───── Information given ─────
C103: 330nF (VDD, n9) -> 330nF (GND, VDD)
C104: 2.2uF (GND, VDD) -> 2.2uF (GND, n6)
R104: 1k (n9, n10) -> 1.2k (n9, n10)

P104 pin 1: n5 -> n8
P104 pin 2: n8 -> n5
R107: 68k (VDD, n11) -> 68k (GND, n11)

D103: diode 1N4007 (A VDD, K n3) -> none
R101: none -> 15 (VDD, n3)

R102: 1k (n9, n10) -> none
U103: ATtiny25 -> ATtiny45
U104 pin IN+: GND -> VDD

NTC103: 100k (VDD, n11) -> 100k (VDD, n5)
─────
───── Information given ─────
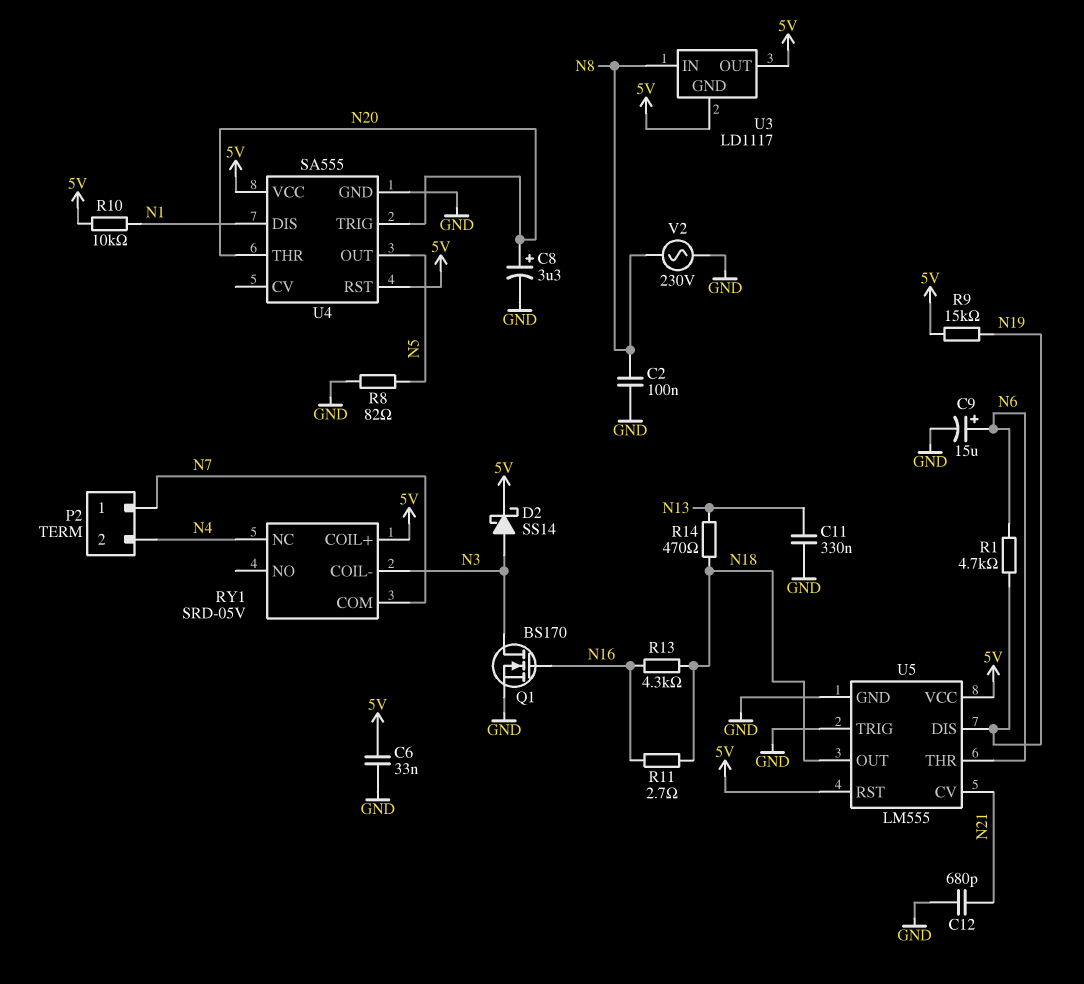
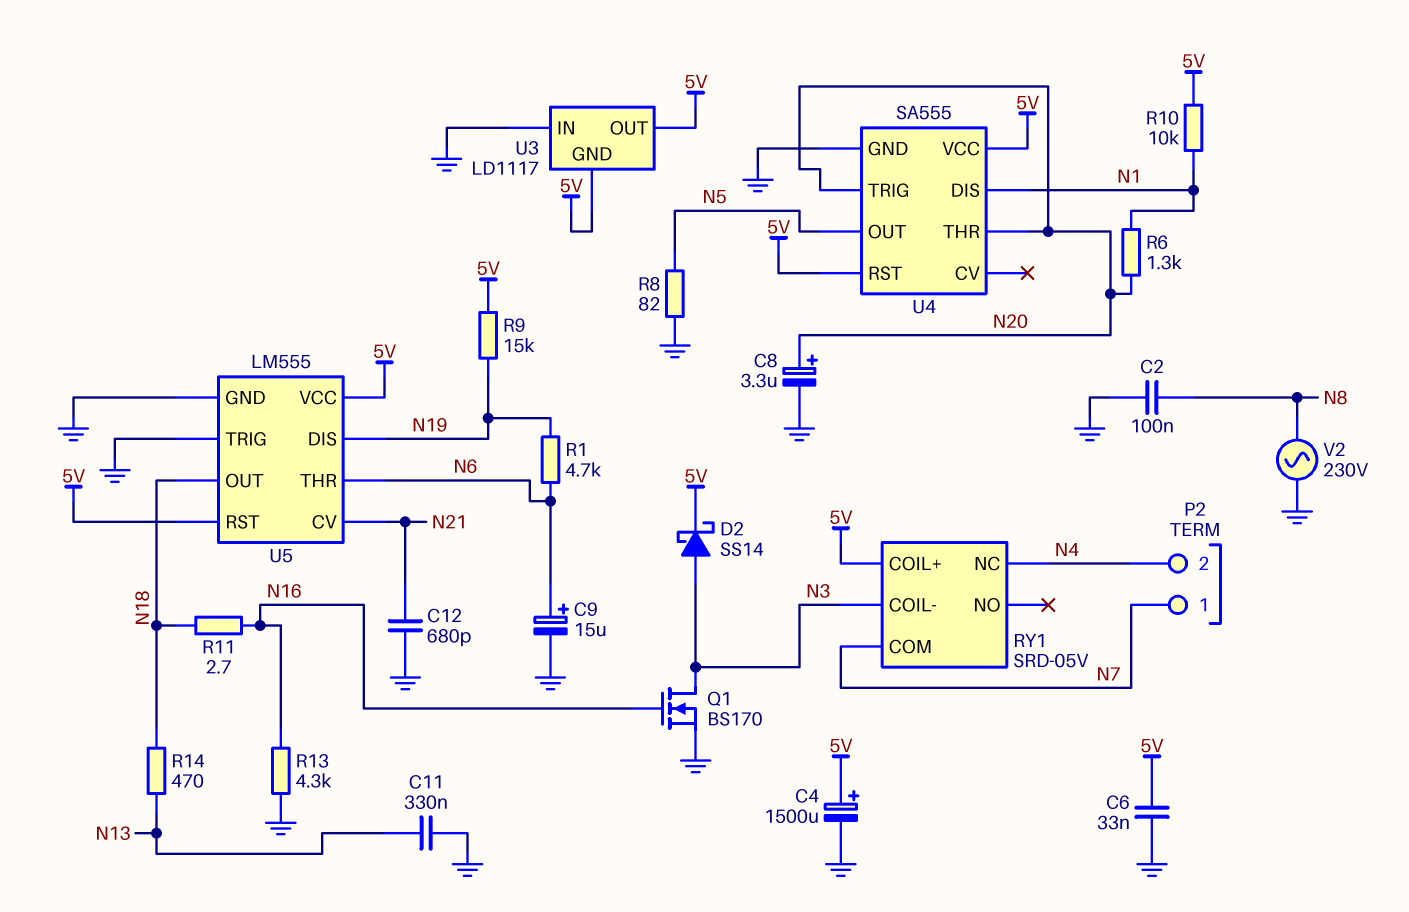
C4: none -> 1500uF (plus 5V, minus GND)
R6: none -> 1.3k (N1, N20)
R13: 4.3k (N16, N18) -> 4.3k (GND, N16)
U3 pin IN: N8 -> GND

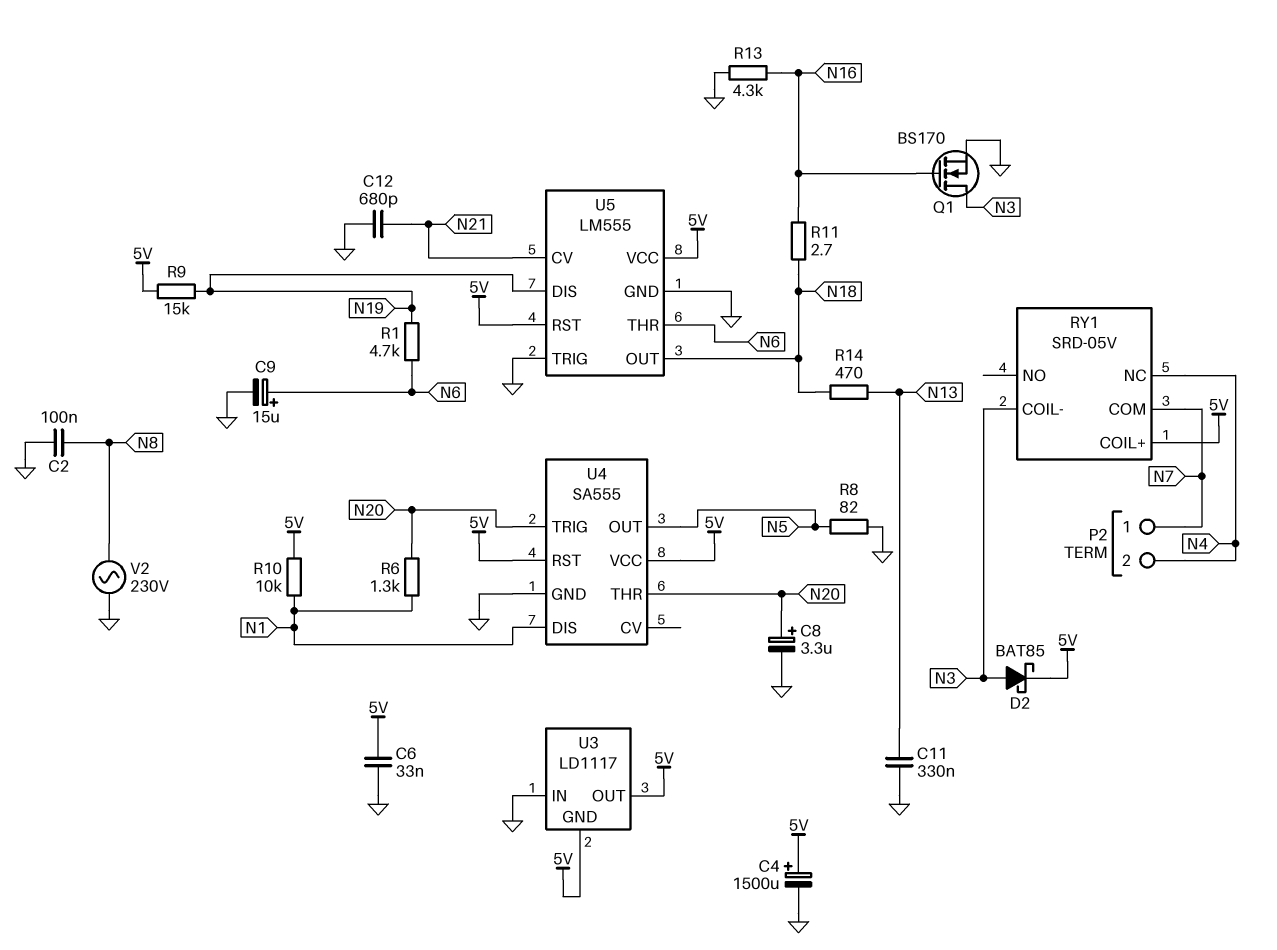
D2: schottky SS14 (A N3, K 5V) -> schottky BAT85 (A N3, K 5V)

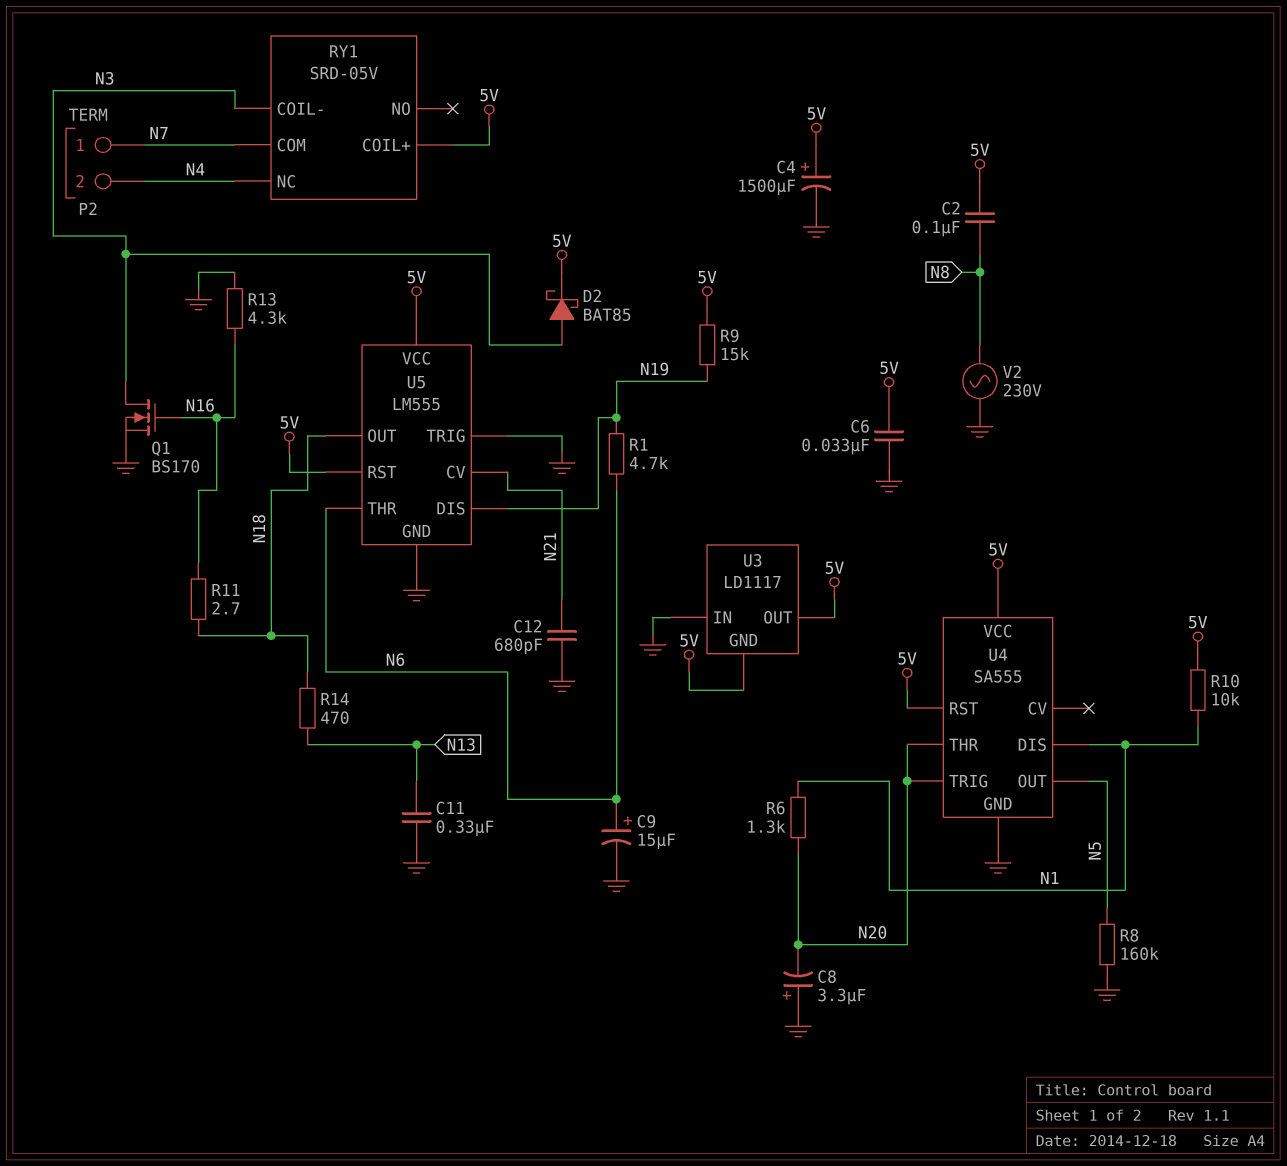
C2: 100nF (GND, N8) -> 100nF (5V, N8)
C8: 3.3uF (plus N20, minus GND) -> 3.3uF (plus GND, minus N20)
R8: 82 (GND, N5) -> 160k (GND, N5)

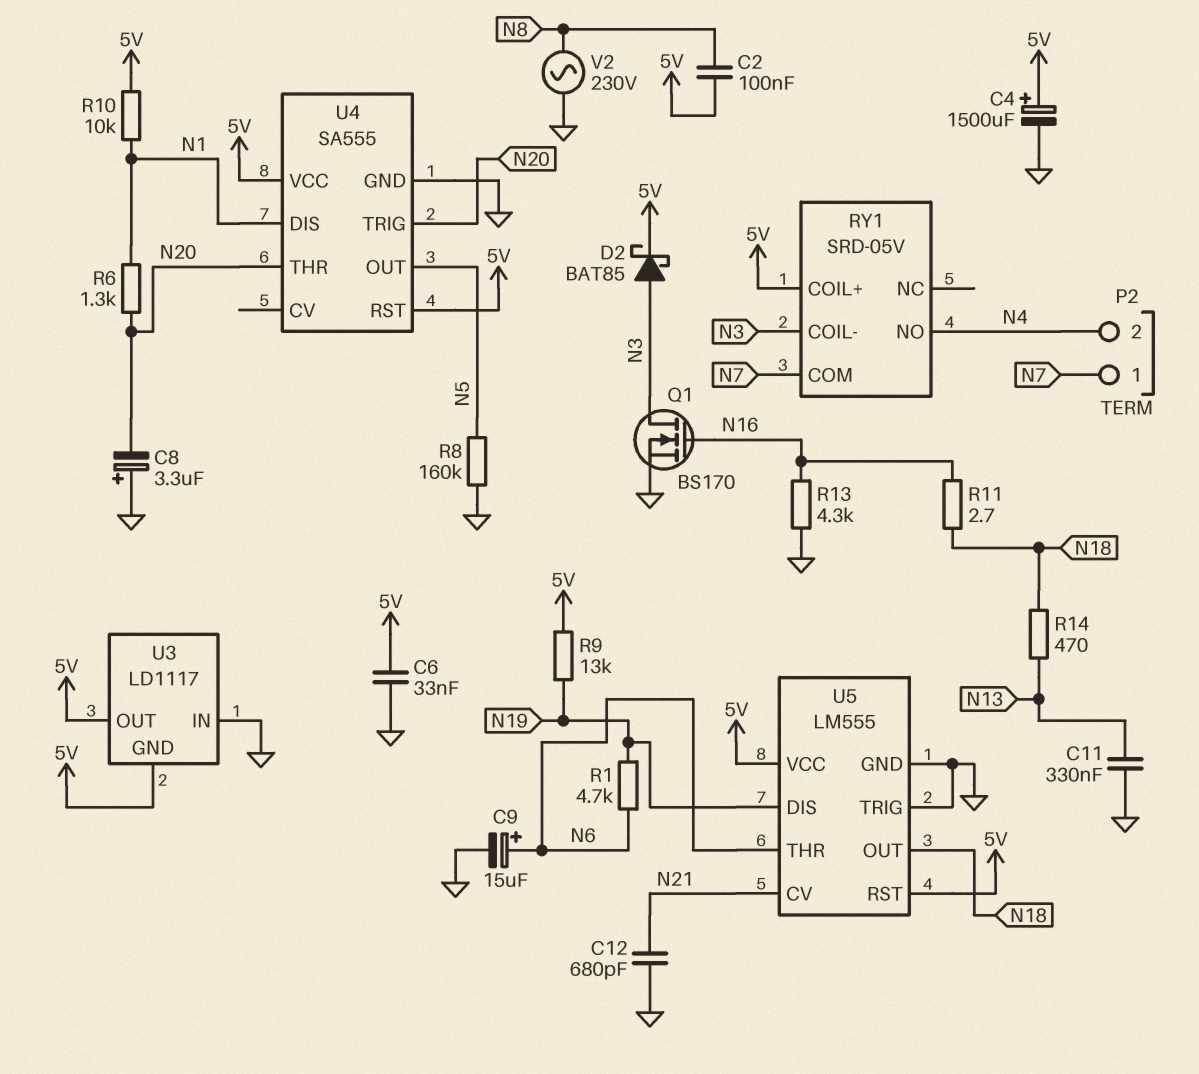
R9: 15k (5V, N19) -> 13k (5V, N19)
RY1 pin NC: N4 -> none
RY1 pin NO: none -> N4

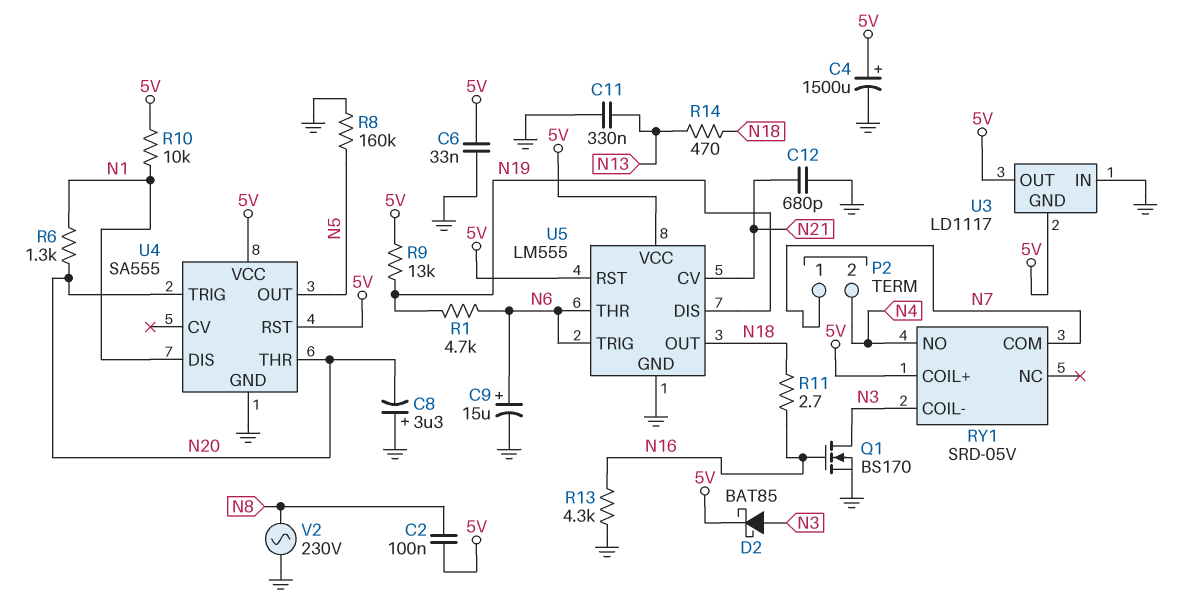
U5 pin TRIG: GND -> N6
─────
● Problem details
Quote the data above exactly from the line with "R9: 15k (5V, N19) -> 13k (5V, N19)" to the line with "U5 pin TRIG: GND -> N6", both ends counted, and nothing else. Pictures don't go in.

● Task response
R9: 15k (5V, N19) -> 13k (5V, N19)
RY1 pin NC: N4 -> none
RY1 pin NO: none -> N4

U5 pin TRIG: GND -> N6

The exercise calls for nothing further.